→ DATA FOR THE TASK:
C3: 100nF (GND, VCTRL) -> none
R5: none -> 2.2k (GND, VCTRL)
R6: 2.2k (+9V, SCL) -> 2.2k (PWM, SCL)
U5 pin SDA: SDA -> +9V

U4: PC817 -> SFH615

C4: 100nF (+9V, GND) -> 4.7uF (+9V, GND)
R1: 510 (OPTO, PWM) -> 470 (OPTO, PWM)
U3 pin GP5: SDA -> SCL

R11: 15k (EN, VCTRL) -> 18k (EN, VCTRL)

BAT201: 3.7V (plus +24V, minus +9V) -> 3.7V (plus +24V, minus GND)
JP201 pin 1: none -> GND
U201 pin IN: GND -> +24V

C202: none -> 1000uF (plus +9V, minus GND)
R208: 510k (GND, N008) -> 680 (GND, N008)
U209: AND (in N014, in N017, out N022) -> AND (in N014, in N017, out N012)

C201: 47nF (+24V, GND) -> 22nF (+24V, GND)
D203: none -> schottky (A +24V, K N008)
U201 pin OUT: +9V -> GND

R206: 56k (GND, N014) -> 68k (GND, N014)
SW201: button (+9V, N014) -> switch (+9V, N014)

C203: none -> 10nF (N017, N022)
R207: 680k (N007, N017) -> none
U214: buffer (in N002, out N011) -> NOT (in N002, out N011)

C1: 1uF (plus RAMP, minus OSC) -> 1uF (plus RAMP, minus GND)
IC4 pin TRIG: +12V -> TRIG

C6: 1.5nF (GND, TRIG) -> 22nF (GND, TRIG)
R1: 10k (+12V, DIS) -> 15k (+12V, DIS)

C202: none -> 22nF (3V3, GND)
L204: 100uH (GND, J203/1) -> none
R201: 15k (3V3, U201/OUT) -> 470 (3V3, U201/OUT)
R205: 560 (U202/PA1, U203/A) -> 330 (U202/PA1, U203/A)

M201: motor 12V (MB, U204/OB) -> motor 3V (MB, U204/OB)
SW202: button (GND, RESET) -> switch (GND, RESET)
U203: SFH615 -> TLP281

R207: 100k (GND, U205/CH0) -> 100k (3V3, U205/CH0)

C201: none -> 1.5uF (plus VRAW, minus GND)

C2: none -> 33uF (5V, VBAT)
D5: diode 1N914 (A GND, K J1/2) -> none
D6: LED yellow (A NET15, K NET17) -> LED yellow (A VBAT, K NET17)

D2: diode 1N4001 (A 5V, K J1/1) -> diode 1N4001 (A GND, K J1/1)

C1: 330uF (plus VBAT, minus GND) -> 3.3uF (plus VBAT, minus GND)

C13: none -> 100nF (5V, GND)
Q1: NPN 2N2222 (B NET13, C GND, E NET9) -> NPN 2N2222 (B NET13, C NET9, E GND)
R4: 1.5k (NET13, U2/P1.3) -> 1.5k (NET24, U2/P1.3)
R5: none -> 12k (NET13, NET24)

→ DESCRIPTION OF THE TASK: Return exactly, please, the lines of the material from the first one down to and including the line where "M201: motor 12V" appears.

→ ANSWER TO THIS EXERCISE:
C3: 100nF (GND, VCTRL) -> none
R5: none -> 2.2k (GND, VCTRL)
R6: 2.2k (+9V, SCL) -> 2.2k (PWM, SCL)
U5 pin SDA: SDA -> +9V

U4: PC817 -> SFH615

C4: 100nF (+9V, GND) -> 4.7uF (+9V, GND)
R1: 510 (OPTO, PWM) -> 470 (OPTO, PWM)
U3 pin GP5: SDA -> SCL

R11: 15k (EN, VCTRL) -> 18k (EN, VCTRL)

BAT201: 3.7V (plus +24V, minus +9V) -> 3.7V (plus +24V, minus GND)
JP201 pin 1: none -> GND
U201 pin IN: GND -> +24V

C202: none -> 1000uF (plus +9V, minus GND)
R208: 510k (GND, N008) -> 680 (GND, N008)
U209: AND (in N014, in N017, out N022) -> AND (in N014, in N017, out N012)

C201: 47nF (+24V, GND) -> 22nF (+24V, GND)
D203: none -> schottky (A +24V, K N008)
U201 pin OUT: +9V -> GND

R206: 56k (GND, N014) -> 68k (GND, N014)
SW201: button (+9V, N014) -> switch (+9V, N014)

C203: none -> 10nF (N017, N022)
R207: 680k (N007, N017) -> none
U214: buffer (in N002, out N011) -> NOT (in N002, out N011)

C1: 1uF (plus RAMP, minus OSC) -> 1uF (plus RAMP, minus GND)
IC4 pin TRIG: +12V -> TRIG

C6: 1.5nF (GND, TRIG) -> 22nF (GND, TRIG)
R1: 10k (+12V, DIS) -> 15k (+12V, DIS)

C202: none -> 22nF (3V3, GND)
L204: 100uH (GND, J203/1) -> none
R201: 15k (3V3, U201/OUT) -> 470 (3V3, U201/OUT)
R205: 560 (U202/PA1, U203/A) -> 330 (U202/PA1, U203/A)

M201: motor 12V (MB, U204/OB) -> motor 3V (MB, U204/OB)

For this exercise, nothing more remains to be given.